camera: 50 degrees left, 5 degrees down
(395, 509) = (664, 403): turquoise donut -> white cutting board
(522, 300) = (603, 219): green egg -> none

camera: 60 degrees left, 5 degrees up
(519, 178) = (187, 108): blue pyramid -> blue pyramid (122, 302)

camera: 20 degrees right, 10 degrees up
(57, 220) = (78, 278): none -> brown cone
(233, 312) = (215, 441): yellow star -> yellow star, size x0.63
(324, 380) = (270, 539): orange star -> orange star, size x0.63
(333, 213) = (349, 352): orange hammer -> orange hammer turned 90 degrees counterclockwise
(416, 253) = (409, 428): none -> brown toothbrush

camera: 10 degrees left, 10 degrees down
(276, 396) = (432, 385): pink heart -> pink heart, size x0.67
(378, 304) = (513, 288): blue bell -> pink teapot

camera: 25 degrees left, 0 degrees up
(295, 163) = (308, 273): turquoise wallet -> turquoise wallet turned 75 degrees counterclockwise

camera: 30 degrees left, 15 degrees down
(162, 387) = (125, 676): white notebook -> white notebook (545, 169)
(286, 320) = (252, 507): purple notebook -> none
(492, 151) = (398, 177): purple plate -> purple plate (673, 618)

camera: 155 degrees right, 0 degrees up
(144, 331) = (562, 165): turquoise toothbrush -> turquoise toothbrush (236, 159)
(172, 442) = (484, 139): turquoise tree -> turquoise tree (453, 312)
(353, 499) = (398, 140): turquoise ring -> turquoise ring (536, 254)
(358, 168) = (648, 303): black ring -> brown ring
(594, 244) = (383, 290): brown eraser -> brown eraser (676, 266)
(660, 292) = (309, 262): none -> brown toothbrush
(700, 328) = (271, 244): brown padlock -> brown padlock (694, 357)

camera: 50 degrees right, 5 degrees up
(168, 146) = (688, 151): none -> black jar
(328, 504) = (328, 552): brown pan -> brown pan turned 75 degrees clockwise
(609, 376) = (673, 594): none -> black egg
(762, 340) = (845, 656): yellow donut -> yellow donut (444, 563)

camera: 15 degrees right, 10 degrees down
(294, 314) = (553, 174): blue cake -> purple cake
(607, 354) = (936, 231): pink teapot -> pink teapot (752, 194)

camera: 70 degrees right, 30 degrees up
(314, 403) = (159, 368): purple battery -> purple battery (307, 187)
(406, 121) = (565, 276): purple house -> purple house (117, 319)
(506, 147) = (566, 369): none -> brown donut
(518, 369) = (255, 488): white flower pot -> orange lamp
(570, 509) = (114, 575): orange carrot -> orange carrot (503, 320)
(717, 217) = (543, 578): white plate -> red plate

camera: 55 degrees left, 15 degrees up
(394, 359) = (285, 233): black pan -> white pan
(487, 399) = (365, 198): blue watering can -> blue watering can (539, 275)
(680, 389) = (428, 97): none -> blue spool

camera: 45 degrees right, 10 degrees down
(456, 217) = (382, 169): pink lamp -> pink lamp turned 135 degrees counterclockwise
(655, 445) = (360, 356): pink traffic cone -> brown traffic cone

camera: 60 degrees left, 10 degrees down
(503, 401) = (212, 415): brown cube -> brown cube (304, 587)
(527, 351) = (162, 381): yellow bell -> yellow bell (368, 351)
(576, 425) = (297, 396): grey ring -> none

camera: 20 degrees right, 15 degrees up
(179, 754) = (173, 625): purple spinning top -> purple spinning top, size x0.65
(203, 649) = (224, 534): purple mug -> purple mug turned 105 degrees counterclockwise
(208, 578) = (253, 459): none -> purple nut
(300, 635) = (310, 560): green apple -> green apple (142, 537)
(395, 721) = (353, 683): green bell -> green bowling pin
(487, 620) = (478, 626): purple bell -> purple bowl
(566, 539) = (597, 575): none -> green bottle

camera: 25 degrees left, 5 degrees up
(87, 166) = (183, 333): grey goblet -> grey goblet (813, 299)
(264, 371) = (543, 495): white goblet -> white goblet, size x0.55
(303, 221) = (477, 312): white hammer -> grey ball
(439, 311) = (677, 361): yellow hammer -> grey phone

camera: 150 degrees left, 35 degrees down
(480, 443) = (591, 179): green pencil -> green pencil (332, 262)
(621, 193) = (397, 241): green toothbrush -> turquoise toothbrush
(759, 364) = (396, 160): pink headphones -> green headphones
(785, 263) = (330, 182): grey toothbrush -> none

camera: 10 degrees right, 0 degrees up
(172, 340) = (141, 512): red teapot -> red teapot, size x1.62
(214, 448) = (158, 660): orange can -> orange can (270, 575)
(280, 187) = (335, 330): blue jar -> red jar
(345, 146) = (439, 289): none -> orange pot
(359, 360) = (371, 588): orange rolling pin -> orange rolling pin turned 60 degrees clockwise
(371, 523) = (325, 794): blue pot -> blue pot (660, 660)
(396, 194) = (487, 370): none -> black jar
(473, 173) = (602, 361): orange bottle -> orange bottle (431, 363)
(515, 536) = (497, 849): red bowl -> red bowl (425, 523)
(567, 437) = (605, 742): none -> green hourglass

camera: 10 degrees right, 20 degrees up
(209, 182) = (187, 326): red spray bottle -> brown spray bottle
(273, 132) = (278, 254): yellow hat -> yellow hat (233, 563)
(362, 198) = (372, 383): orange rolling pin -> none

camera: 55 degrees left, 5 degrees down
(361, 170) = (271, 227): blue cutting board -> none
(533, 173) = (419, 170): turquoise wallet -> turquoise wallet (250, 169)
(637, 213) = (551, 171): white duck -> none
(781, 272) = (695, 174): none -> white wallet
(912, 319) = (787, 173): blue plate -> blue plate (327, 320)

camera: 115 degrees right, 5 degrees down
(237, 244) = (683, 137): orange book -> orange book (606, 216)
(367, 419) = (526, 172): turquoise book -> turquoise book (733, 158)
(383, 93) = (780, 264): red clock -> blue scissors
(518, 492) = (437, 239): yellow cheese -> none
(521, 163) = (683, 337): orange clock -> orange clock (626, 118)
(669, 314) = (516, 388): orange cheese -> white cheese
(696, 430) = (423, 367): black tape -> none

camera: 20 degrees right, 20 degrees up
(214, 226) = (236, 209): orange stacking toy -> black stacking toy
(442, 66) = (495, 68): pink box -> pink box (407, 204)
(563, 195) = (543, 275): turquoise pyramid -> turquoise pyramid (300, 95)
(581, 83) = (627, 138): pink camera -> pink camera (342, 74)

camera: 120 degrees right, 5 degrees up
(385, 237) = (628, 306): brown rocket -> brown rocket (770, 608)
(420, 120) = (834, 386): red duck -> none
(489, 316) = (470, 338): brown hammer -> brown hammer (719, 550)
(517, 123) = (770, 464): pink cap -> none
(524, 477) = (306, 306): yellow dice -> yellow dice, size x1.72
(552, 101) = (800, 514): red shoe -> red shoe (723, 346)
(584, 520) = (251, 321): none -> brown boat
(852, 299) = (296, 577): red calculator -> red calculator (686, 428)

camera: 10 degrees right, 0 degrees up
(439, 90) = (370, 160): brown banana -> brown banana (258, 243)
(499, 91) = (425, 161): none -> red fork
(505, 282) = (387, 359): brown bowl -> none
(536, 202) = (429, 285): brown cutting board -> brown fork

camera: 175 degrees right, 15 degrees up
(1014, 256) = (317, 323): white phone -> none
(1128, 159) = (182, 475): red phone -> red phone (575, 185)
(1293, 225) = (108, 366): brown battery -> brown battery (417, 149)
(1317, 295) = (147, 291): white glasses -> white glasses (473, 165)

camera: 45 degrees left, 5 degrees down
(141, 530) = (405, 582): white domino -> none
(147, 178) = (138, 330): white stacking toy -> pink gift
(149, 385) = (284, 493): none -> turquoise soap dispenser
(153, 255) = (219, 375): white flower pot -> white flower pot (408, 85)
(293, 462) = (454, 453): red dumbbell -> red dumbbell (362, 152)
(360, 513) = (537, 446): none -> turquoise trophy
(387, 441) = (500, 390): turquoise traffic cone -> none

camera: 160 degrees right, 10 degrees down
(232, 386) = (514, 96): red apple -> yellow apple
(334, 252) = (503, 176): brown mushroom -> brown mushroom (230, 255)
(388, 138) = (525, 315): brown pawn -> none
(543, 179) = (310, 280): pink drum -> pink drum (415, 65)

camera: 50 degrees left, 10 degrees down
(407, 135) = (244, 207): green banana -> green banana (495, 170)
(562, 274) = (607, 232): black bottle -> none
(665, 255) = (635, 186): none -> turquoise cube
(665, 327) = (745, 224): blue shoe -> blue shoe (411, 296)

- - -

## [Exercise]
In exact wording, restate the lines of the data above from the first through the one holding "(144, 331) = (562, 165): turquoise", and stop after that line.

## [Solution to this problem]
camera: 50 degrees left, 5 degrees down
(395, 509) = (664, 403): turquoise donut -> white cutting board
(522, 300) = (603, 219): green egg -> none

camera: 60 degrees left, 5 degrees up
(519, 178) = (187, 108): blue pyramid -> blue pyramid (122, 302)

camera: 20 degrees right, 10 degrees up
(57, 220) = (78, 278): none -> brown cone
(233, 312) = (215, 441): yellow star -> yellow star, size x0.63
(324, 380) = (270, 539): orange star -> orange star, size x0.63
(333, 213) = (349, 352): orange hammer -> orange hammer turned 90 degrees counterclockwise
(416, 253) = (409, 428): none -> brown toothbrush

camera: 10 degrees left, 10 degrees down
(276, 396) = (432, 385): pink heart -> pink heart, size x0.67
(378, 304) = (513, 288): blue bell -> pink teapot

camera: 25 degrees left, 0 degrees up
(295, 163) = (308, 273): turquoise wallet -> turquoise wallet turned 75 degrees counterclockwise

camera: 30 degrees left, 15 degrees down
(162, 387) = (125, 676): white notebook -> white notebook (545, 169)
(286, 320) = (252, 507): purple notebook -> none
(492, 151) = (398, 177): purple plate -> purple plate (673, 618)

camera: 155 degrees right, 0 degrees up
(144, 331) = (562, 165): turquoise toothbrush -> turquoise toothbrush (236, 159)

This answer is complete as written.